**Exercise description:** With the pictures left out, transcribe exactly the lines from the one with "sombrero/marrón <471,158> →" through the end of the data.

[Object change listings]

________________

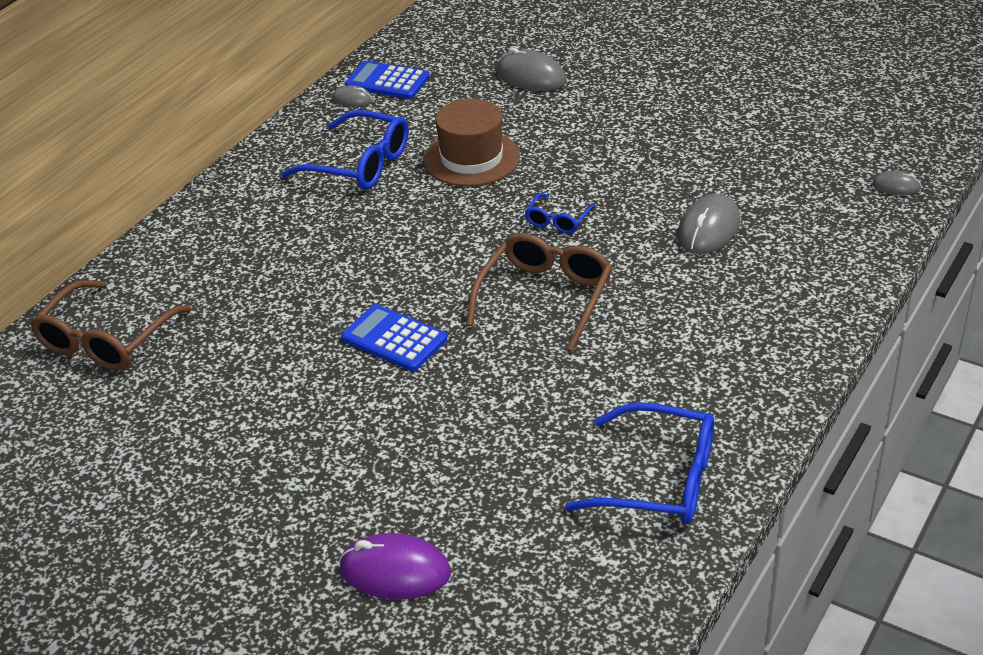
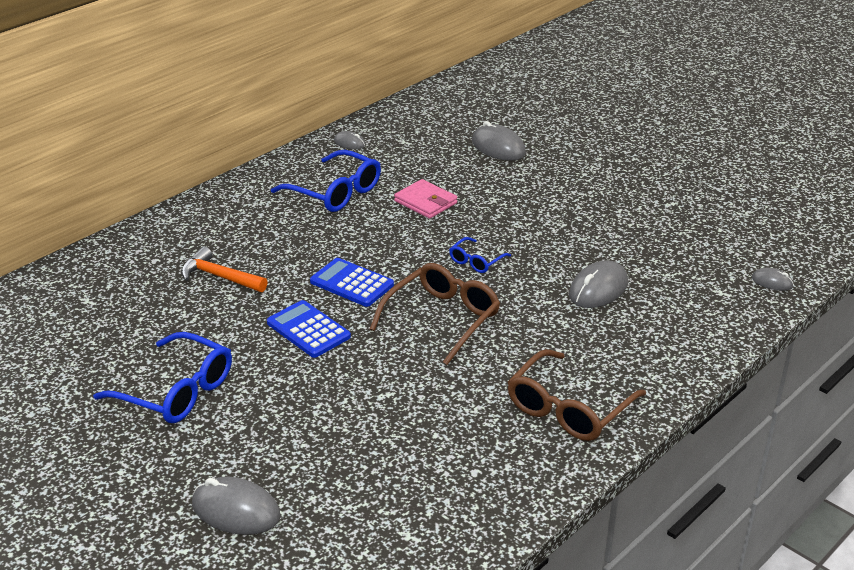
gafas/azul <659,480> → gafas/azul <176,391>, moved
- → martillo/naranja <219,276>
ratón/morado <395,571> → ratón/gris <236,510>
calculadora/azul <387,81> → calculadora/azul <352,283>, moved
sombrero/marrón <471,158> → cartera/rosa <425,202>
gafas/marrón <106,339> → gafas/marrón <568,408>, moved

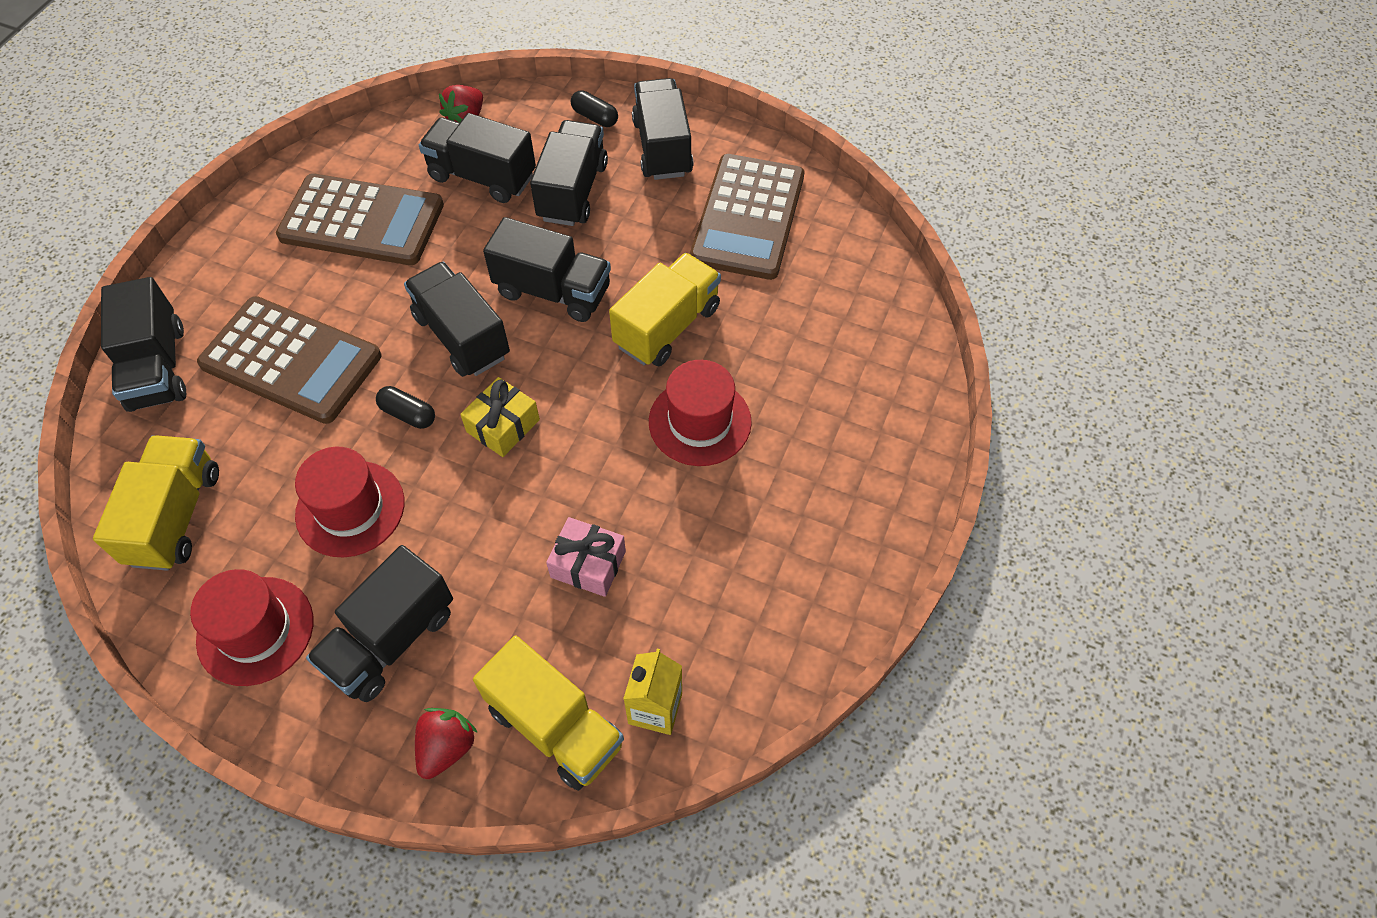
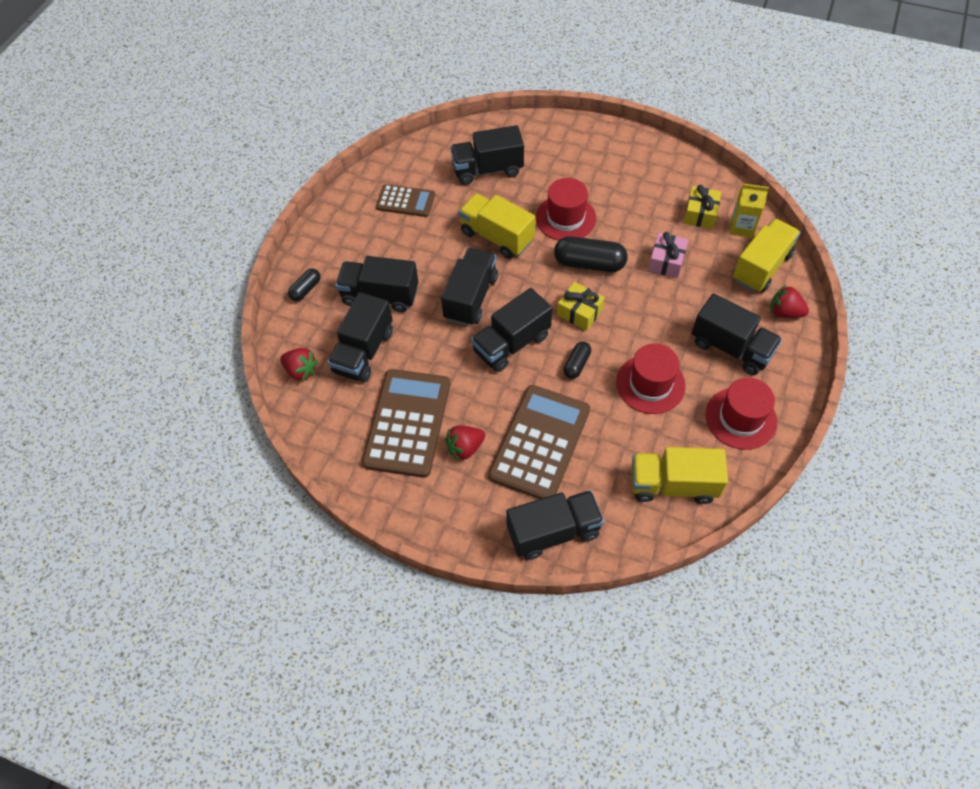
calculadora/marrón <748,217> → calculadora/marrón <405,201>, x0.57
- → fresa/rojo <465,448>
camión/negro <662,147> → camión/negro <487,169>, moved
- → cápsula/negro <589,263>
- → regalo/amarillo <700,214>

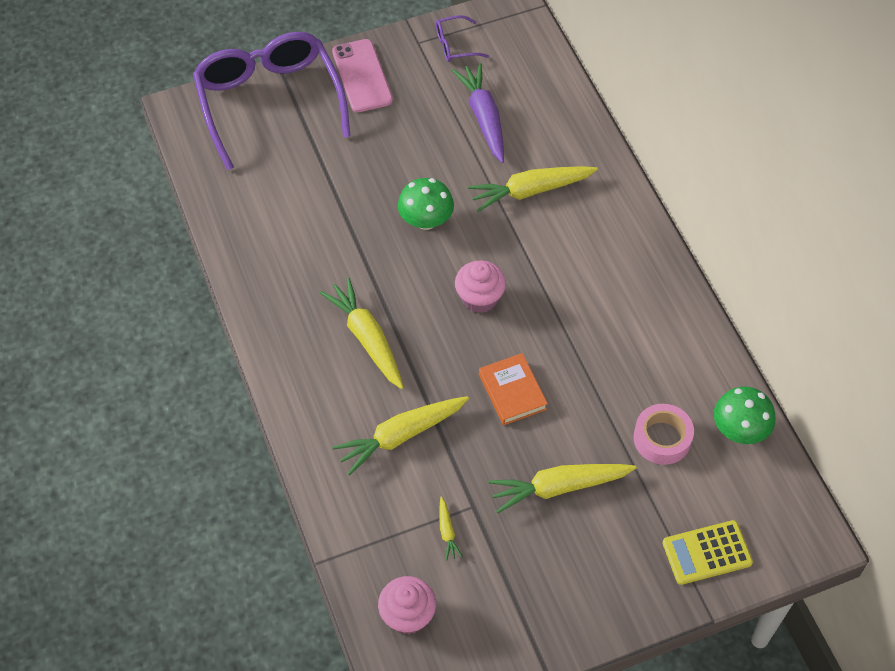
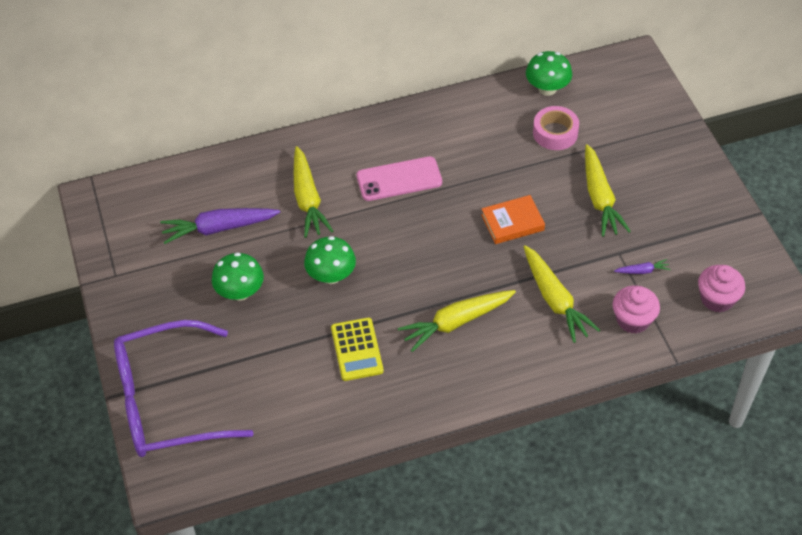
- → seta/verde <240,292>
calculadora/amarillo <707,553> → calculadora/amarillo <357,349>, moved
móvil/rosa <362,76> → móvil/rosa <399,179>, moved
magdalena/rosa <479,298> → magdalena/rosa <633,320>, moved
zanahoria/amarillo <447,532> → zanahoria/morado <642,271>
gafas/morado <454,45> → -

________________

**The completed task:**
sombrero/marrón <471,158> → cartera/rosa <425,202>
gafas/marrón <106,339> → gafas/marrón <568,408>, moved

calculadora/marrón <748,217> → calculadora/marrón <405,201>, x0.57
- → fresa/rojo <465,448>
camión/negro <662,147> → camión/negro <487,169>, moved
- → cápsula/negro <589,263>
- → regalo/amarillo <700,214>

- → seta/verde <240,292>
calculadora/amarillo <707,553> → calculadora/amarillo <357,349>, moved
móvil/rosa <362,76> → móvil/rosa <399,179>, moved
magdalena/rosa <479,298> → magdalena/rosa <633,320>, moved
zanahoria/amarillo <447,532> → zanahoria/morado <642,271>
gafas/morado <454,45> → -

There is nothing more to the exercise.